* [TASK OBJECTIVE] Where an entry below contains an image, skip the image and copy the rest exactly.

────

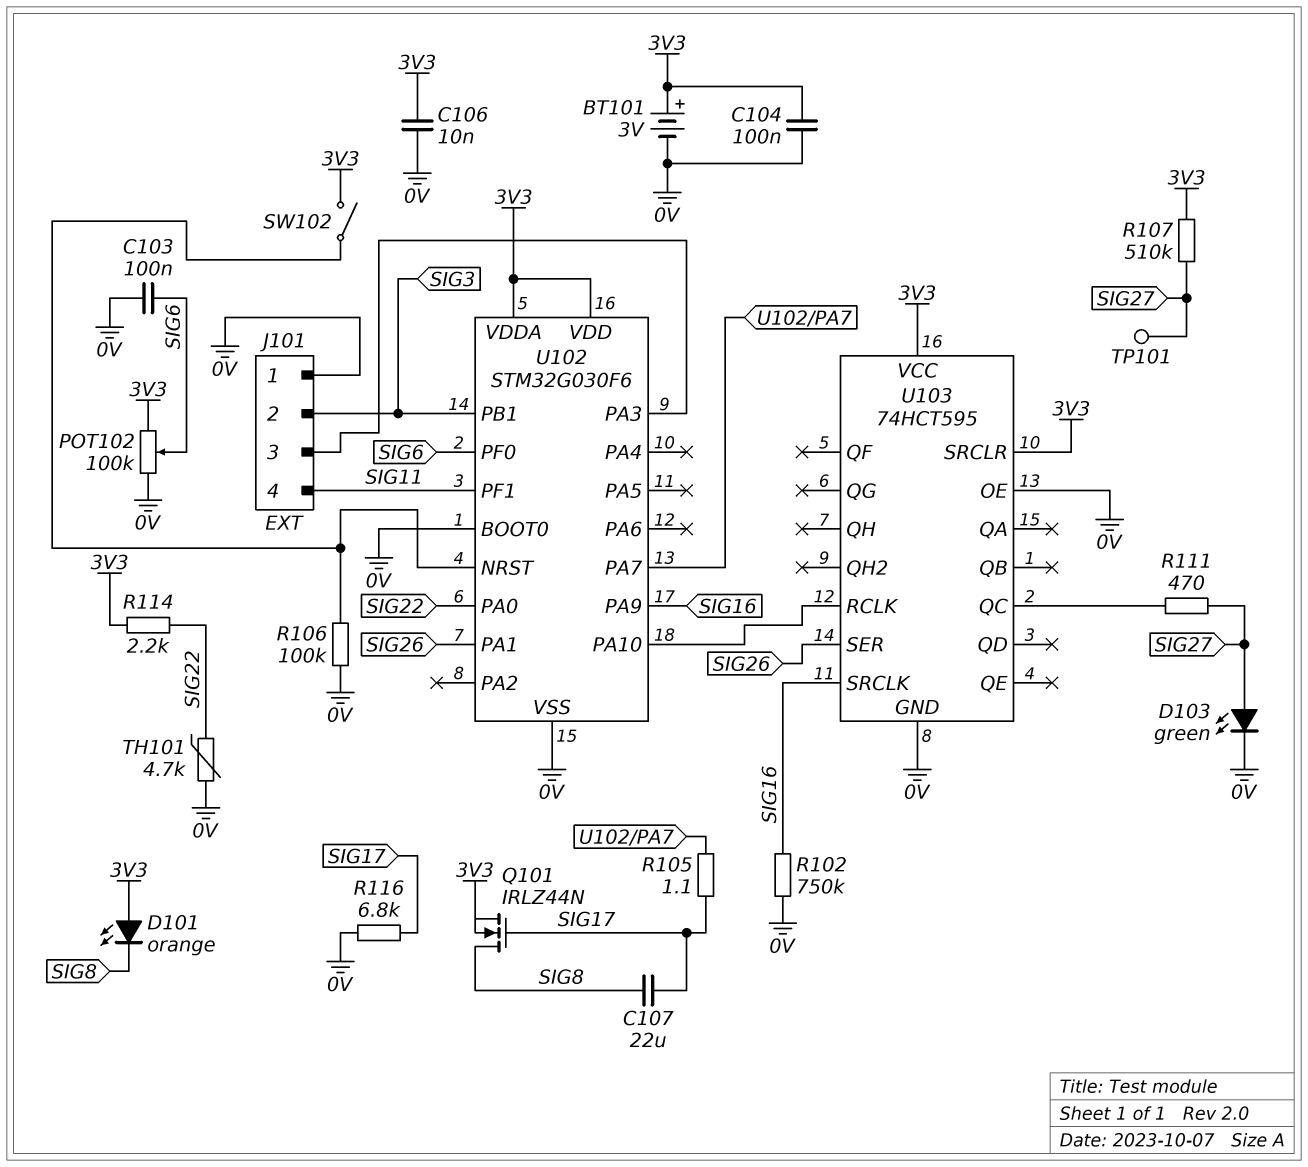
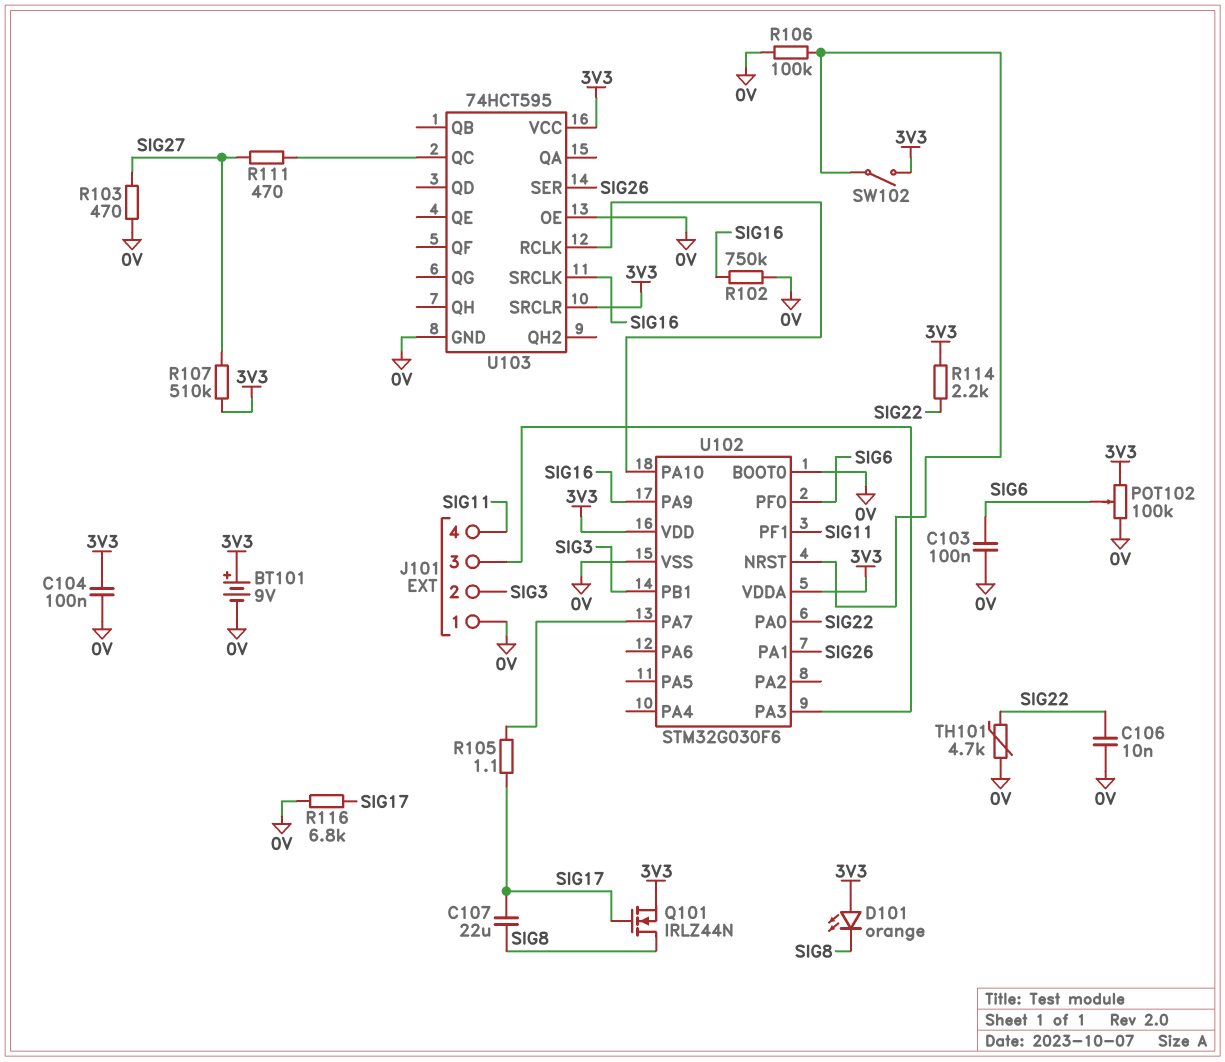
BT101: 3V (plus 3V3, minus 0V) -> 9V (plus 3V3, minus 0V)
C106: 10nF (0V, 3V3) -> 10nF (0V, SIG22)
D103: LED green (A SIG27, K 0V) -> none
R103: none -> 470 (0V, SIG27)
TP101: test point (SIG27) -> none

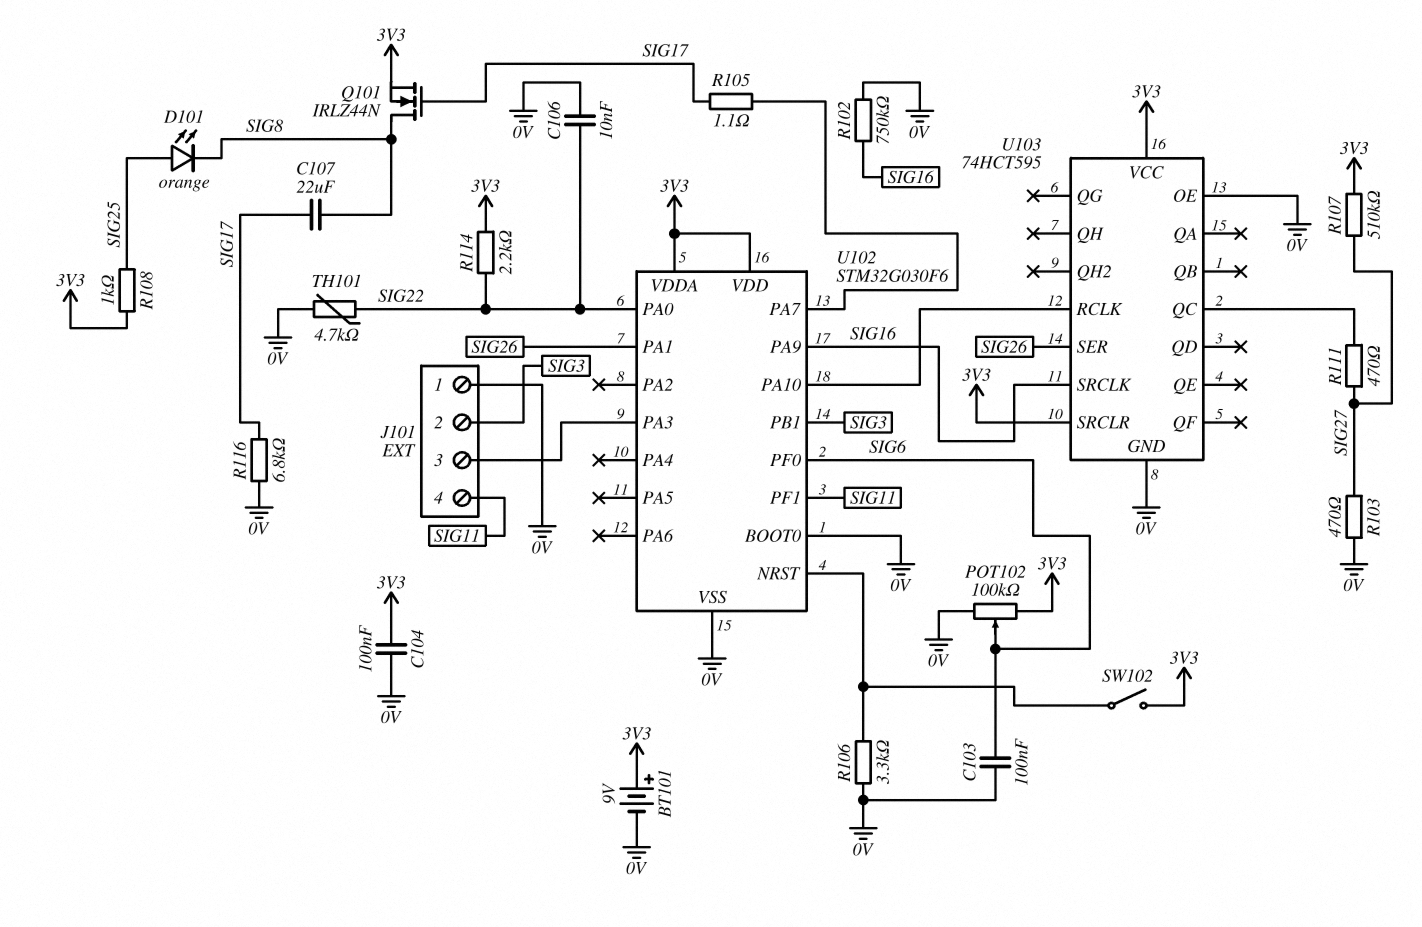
D101: LED orange (A 3V3, K SIG8) -> LED orange (A SIG25, K SIG8)
R106: 100k (0V, U102/NRST) -> 3.3k (0V, U102/NRST)
R108: none -> 1k (3V3, SIG25)

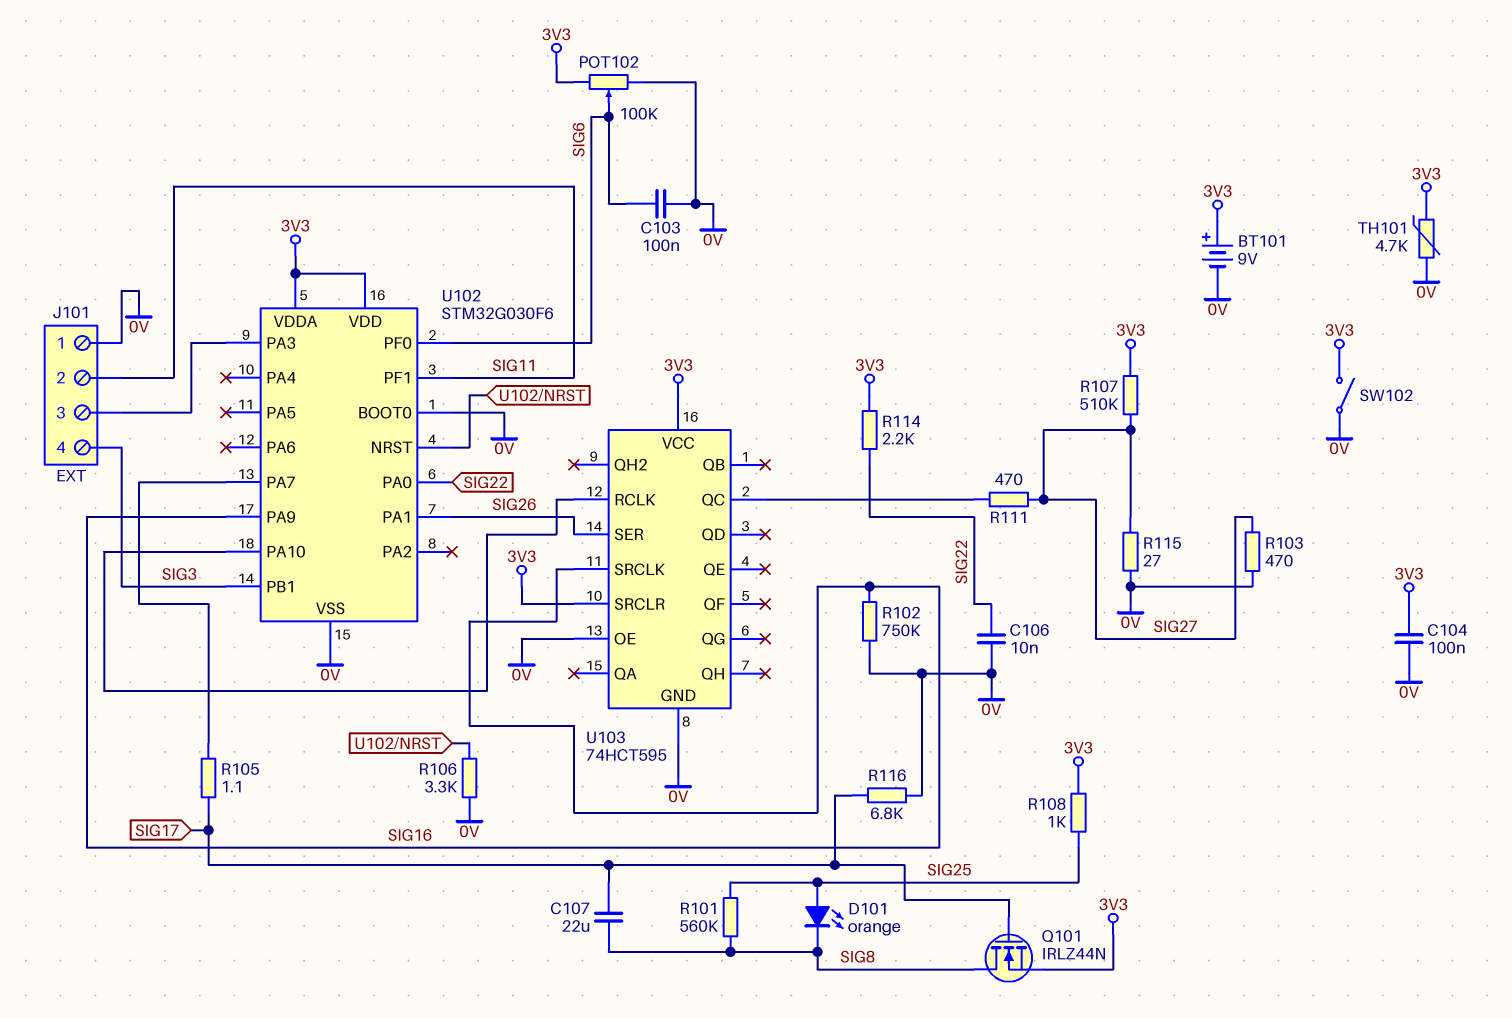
J101 pin 2: SIG3 -> SIG11
J101 pin 4: SIG11 -> SIG3
R101: none -> 560k (SIG8, SIG25)
R115: none -> 27 (0V, SIG27)
SW102: switch (3V3, U102/NRST) -> switch (0V, 3V3)
TH101: 4.7k (0V, SIG22) -> 4.7k (0V, 3V3)

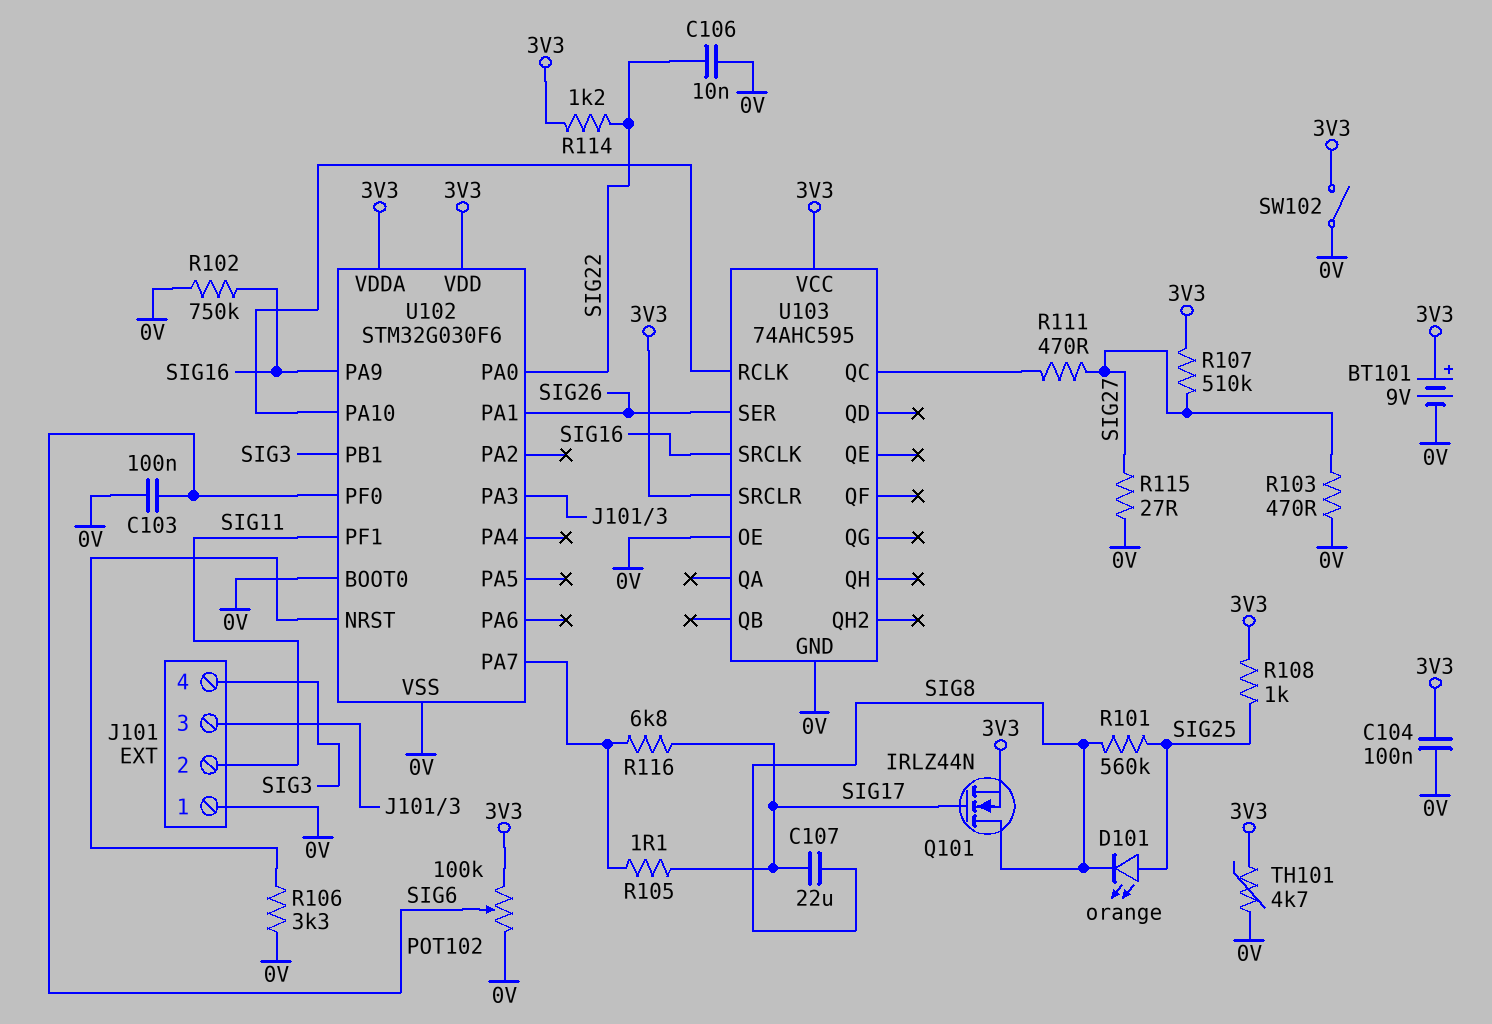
R114: 2.2k (3V3, SIG22) -> 1.2k (3V3, SIG22)
R116: 6.8k (0V, SIG17) -> 6.8k (SIG17, U102/PA7)
U103: 74HCT595 -> 74AHC595

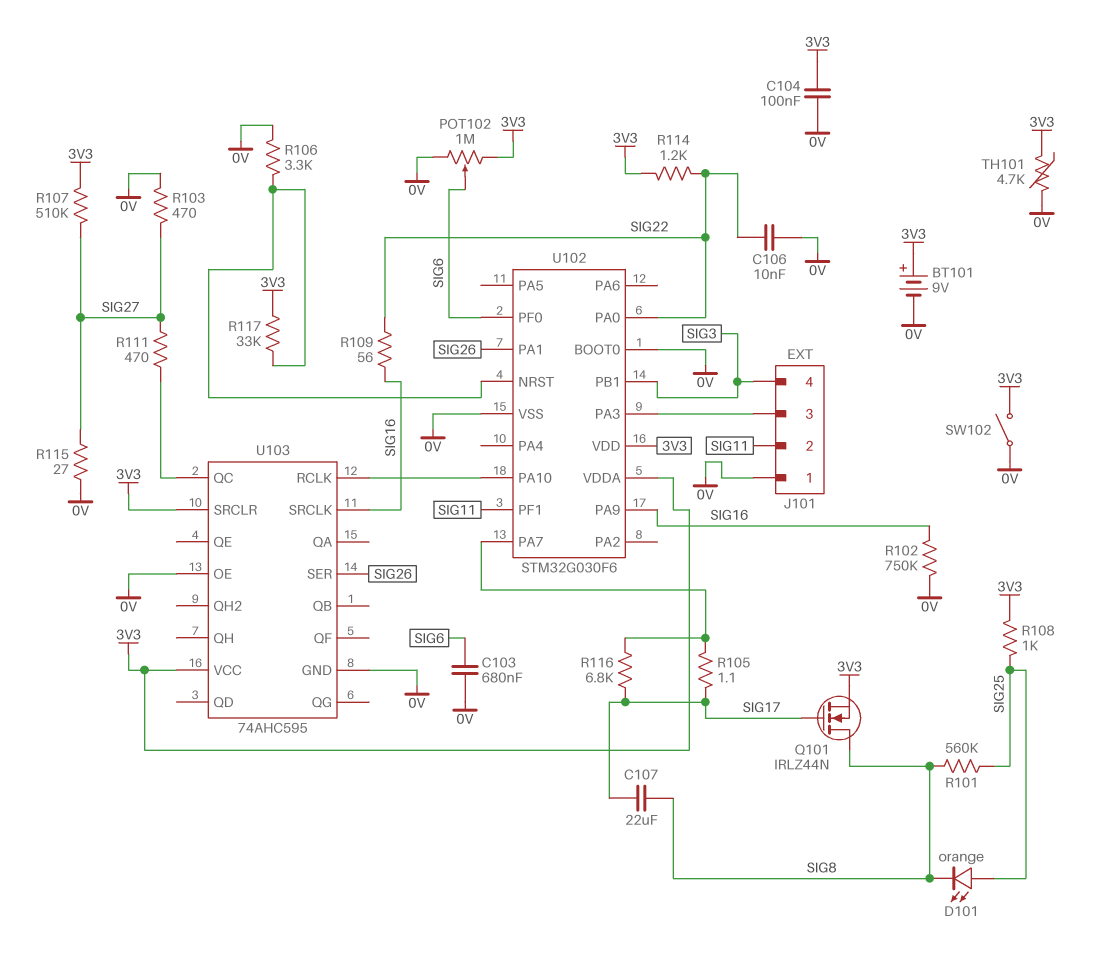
C103: 100nF (0V, SIG6) -> 680nF (0V, SIG6)
POT102: 100k (0V, 3V3, wiper SIG6) -> 1M (0V, 3V3, wiper SIG6)
R109: none -> 56 (SIG16, SIG22)
R117: none -> 33k (3V3, U102/NRST)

────

* [RESPONSE]
BT101: 3V (plus 3V3, minus 0V) -> 9V (plus 3V3, minus 0V)
C106: 10nF (0V, 3V3) -> 10nF (0V, SIG22)
D103: LED green (A SIG27, K 0V) -> none
R103: none -> 470 (0V, SIG27)
TP101: test point (SIG27) -> none

D101: LED orange (A 3V3, K SIG8) -> LED orange (A SIG25, K SIG8)
R106: 100k (0V, U102/NRST) -> 3.3k (0V, U102/NRST)
R108: none -> 1k (3V3, SIG25)

J101 pin 2: SIG3 -> SIG11
J101 pin 4: SIG11 -> SIG3
R101: none -> 560k (SIG8, SIG25)
R115: none -> 27 (0V, SIG27)
SW102: switch (3V3, U102/NRST) -> switch (0V, 3V3)
TH101: 4.7k (0V, SIG22) -> 4.7k (0V, 3V3)

R114: 2.2k (3V3, SIG22) -> 1.2k (3V3, SIG22)
R116: 6.8k (0V, SIG17) -> 6.8k (SIG17, U102/PA7)
U103: 74HCT595 -> 74AHC595

C103: 100nF (0V, SIG6) -> 680nF (0V, SIG6)
POT102: 100k (0V, 3V3, wiper SIG6) -> 1M (0V, 3V3, wiper SIG6)
R109: none -> 56 (SIG16, SIG22)
R117: none -> 33k (3V3, U102/NRST)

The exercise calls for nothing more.